*DATASET ENTRIES*:
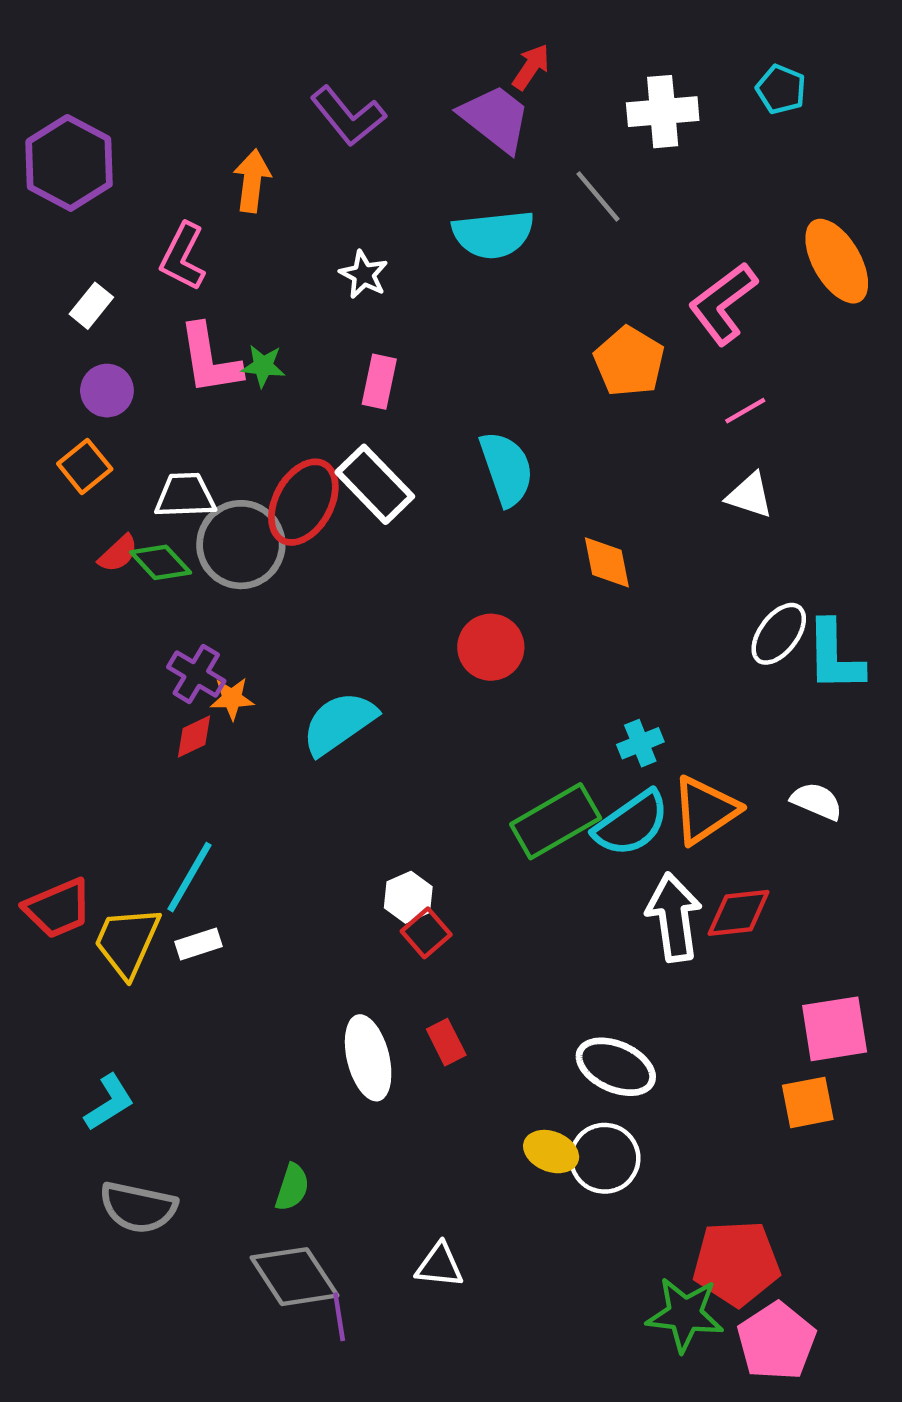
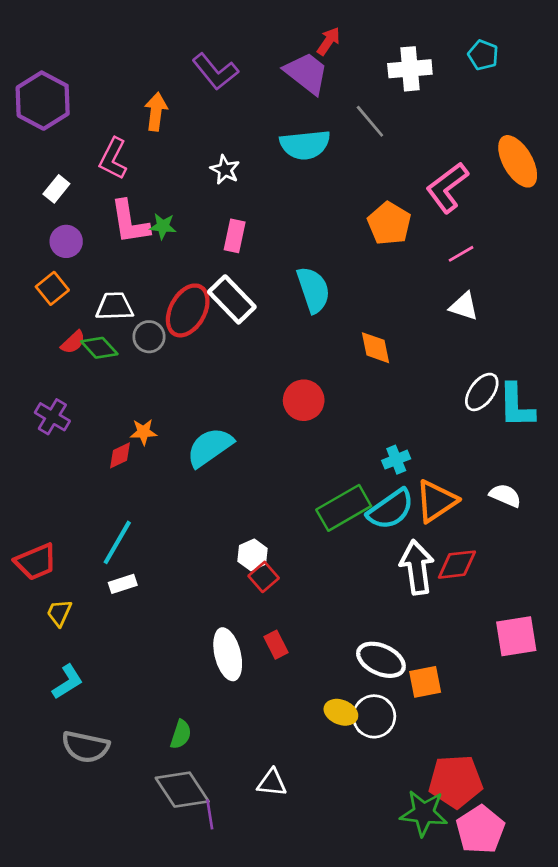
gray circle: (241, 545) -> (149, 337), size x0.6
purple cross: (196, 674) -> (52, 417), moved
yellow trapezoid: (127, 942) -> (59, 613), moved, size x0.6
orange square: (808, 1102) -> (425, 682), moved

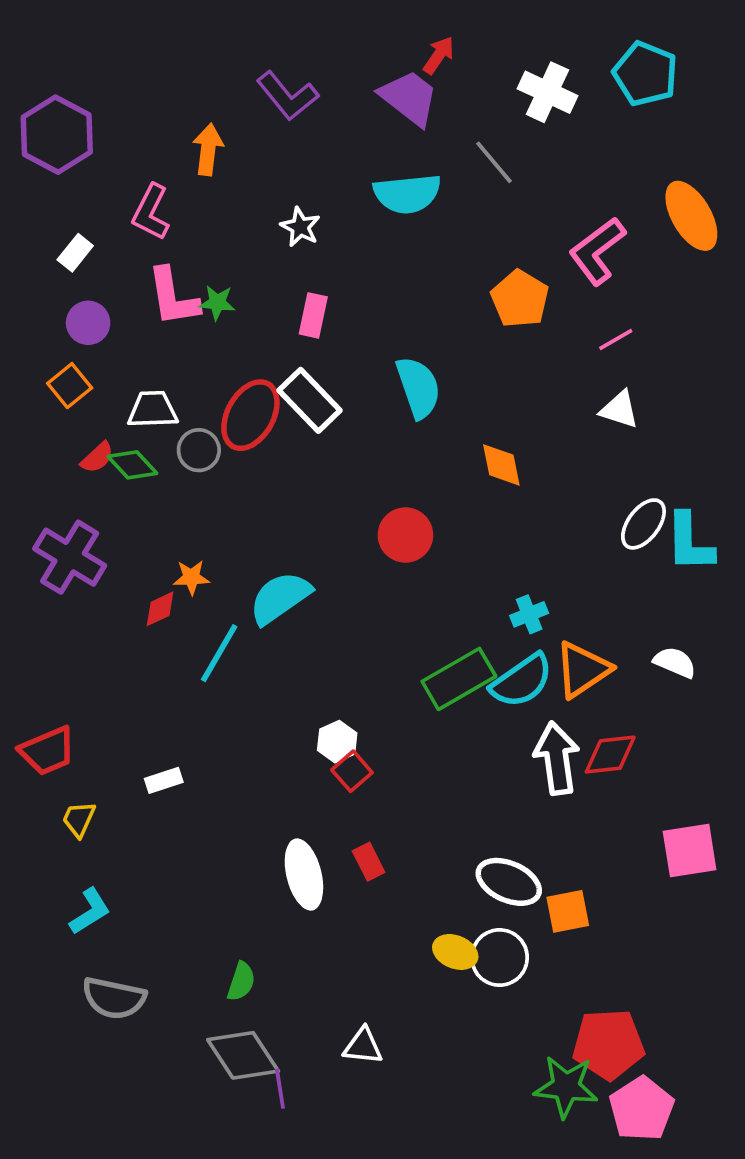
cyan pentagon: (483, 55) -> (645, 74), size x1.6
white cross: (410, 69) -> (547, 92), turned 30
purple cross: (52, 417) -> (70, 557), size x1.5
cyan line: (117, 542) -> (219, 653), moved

==

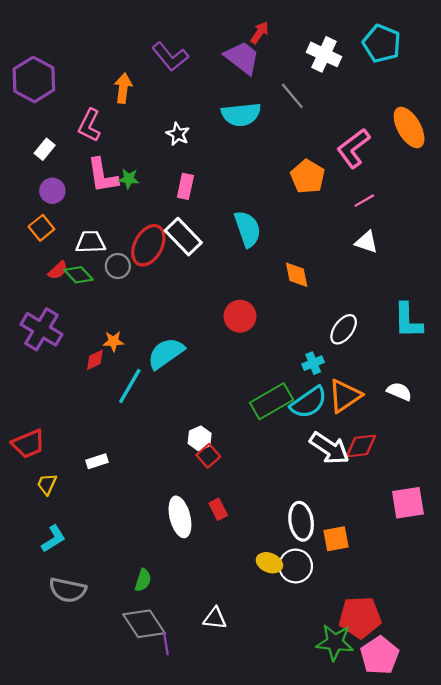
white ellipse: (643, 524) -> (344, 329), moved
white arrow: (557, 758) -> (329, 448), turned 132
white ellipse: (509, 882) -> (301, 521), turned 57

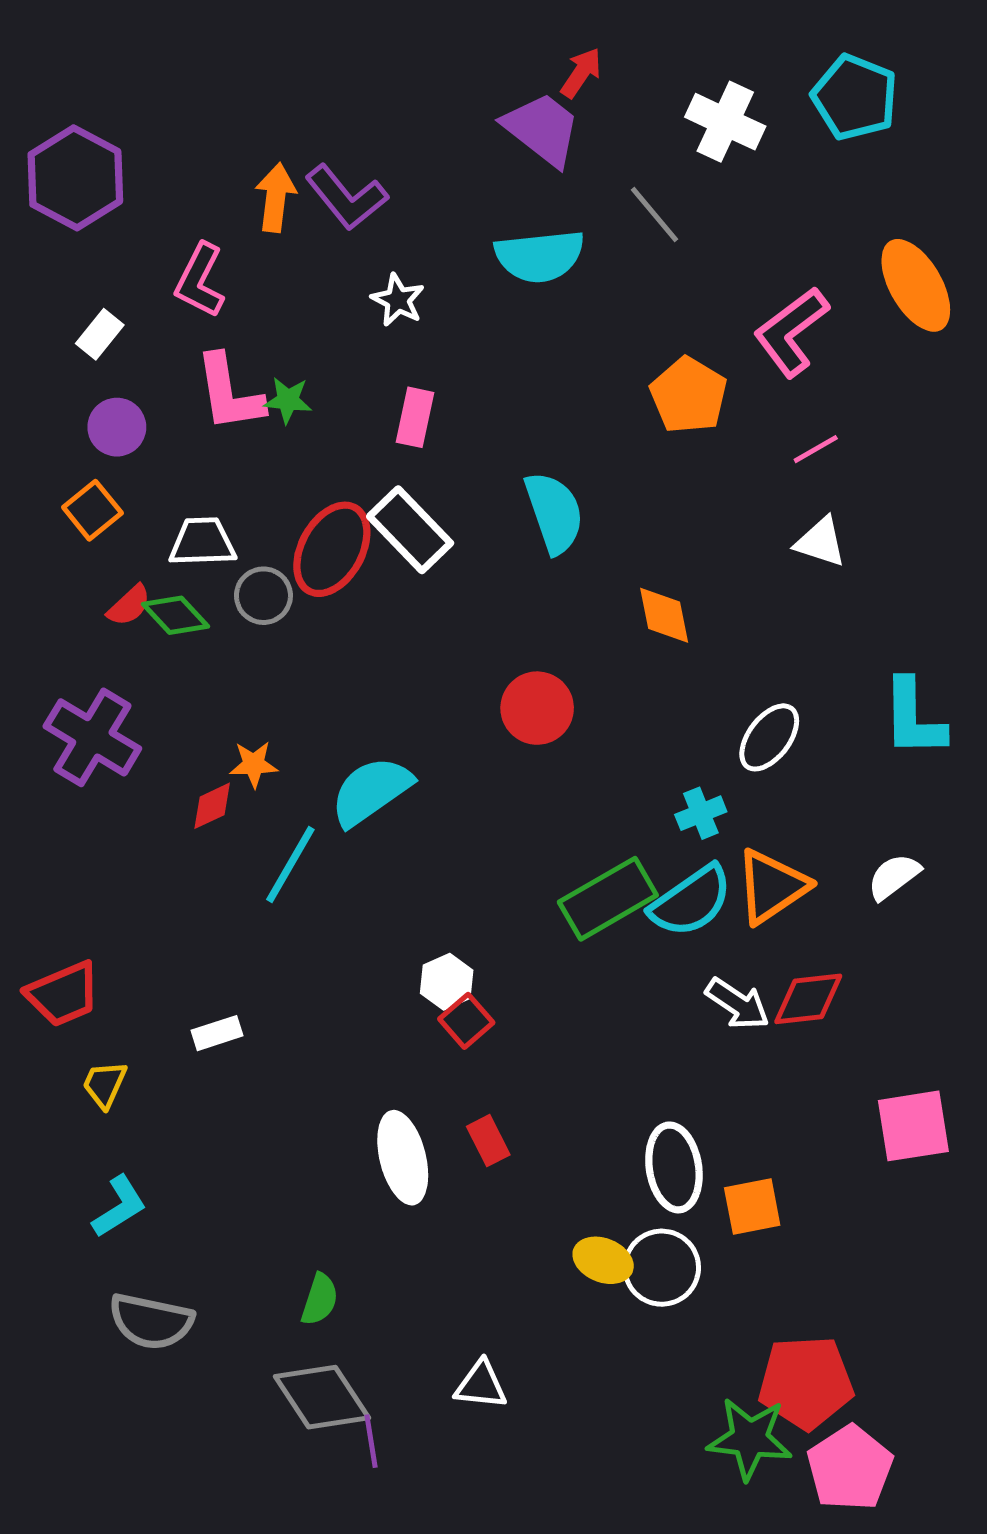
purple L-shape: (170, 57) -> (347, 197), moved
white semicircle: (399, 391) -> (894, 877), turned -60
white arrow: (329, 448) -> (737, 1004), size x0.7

*TASK PROMPT*: Out of the records above, return only the lines from the one with "white ellipse: (509, 882)" through the one with "white arrow: (329, 448)", exactly, and none of the pictures.

*EXERCISE OUTPUT*:
white ellipse: (509, 882) -> (301, 521), turned 57

purple L-shape: (170, 57) -> (347, 197), moved
white semicircle: (399, 391) -> (894, 877), turned -60
white arrow: (329, 448) -> (737, 1004), size x0.7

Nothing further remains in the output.